What you should do. With pictures left out, write out exactly every line from the start of the data through the one that contains "L7: none -> 2.2mH (N10, U4/in-)".

Available records.

========

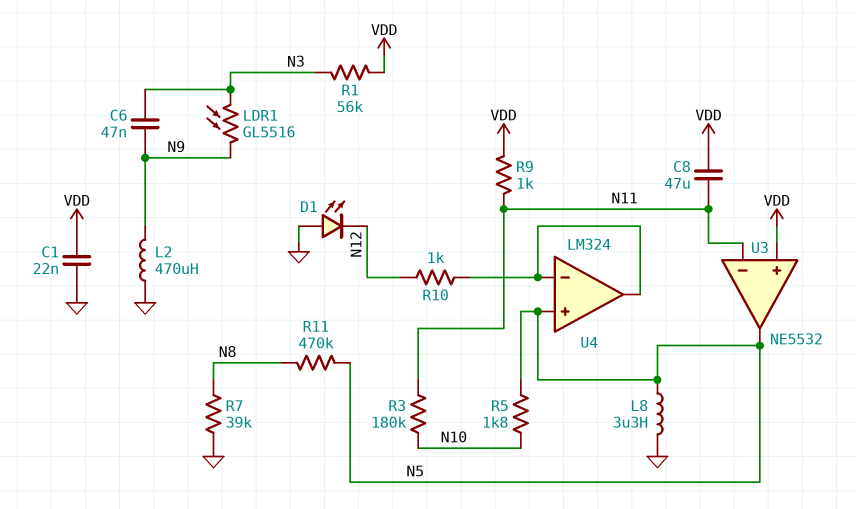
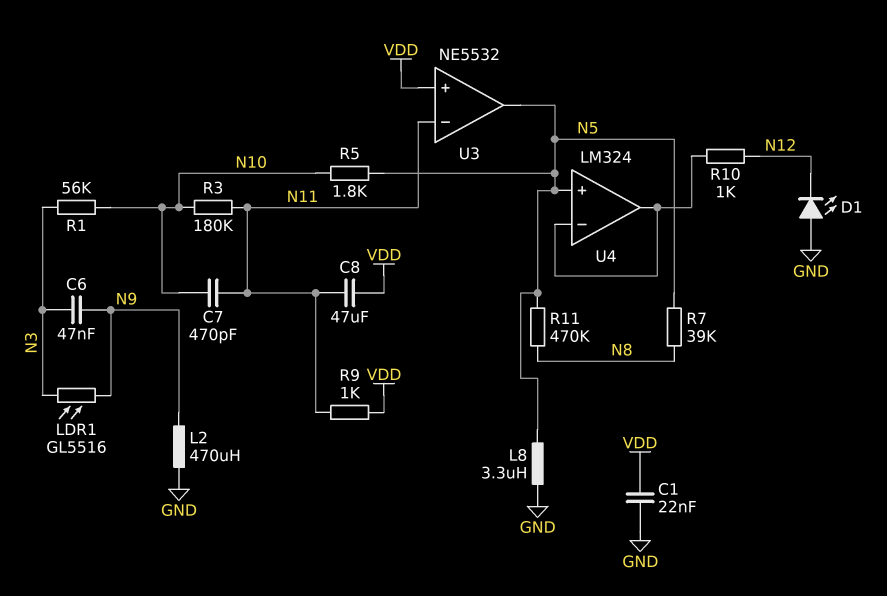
C7: none -> 470pF (N10, N11)
R1: 56k (N3, VDD) -> 56k (N3, N10)
R7: 39k (GND, N8) -> 39k (N5, N8)

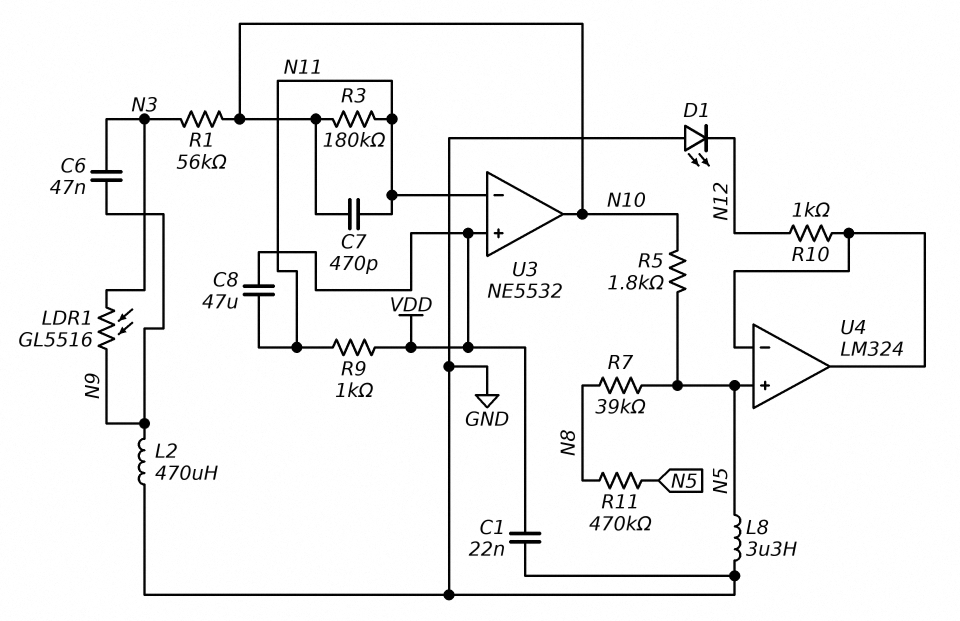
U3 pin out: N5 -> N10

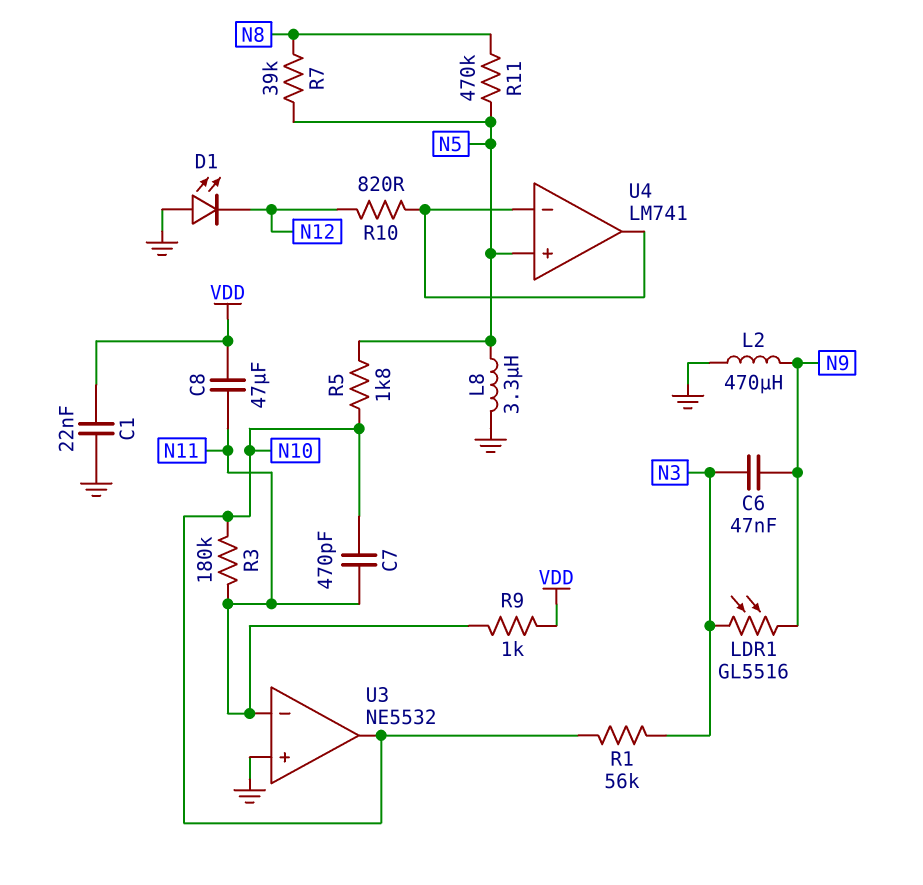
R10: 1k (N12, U4/in-) -> 820 (N12, U4/in-)
U3 pin in+: VDD -> GND
U4: LM324 -> LM741

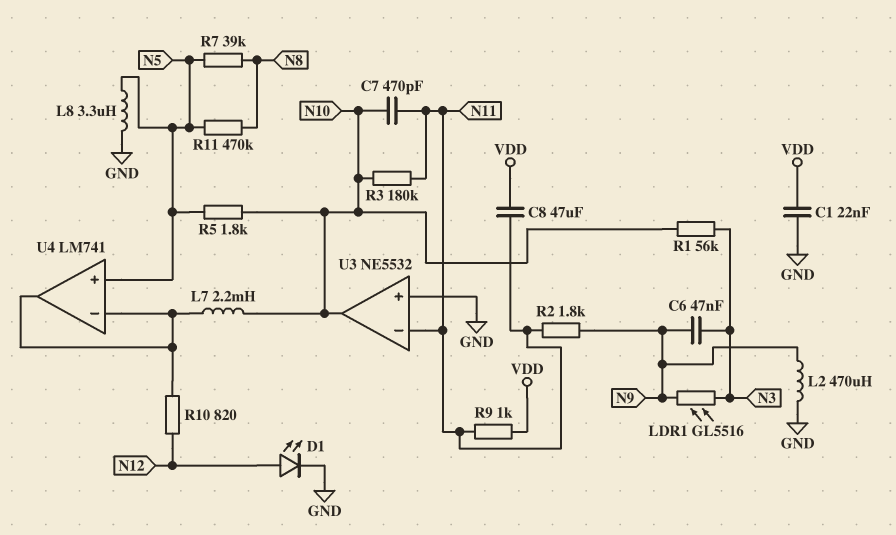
D1: LED (A GND, K N12) -> LED (A N12, K GND)
L7: none -> 2.2mH (N10, U4/in-)
R2: none -> 1.8k (N9, N11)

========

Task output.
C7: none -> 470pF (N10, N11)
R1: 56k (N3, VDD) -> 56k (N3, N10)
R7: 39k (GND, N8) -> 39k (N5, N8)

U3 pin out: N5 -> N10

R10: 1k (N12, U4/in-) -> 820 (N12, U4/in-)
U3 pin in+: VDD -> GND
U4: LM324 -> LM741

D1: LED (A GND, K N12) -> LED (A N12, K GND)
L7: none -> 2.2mH (N10, U4/in-)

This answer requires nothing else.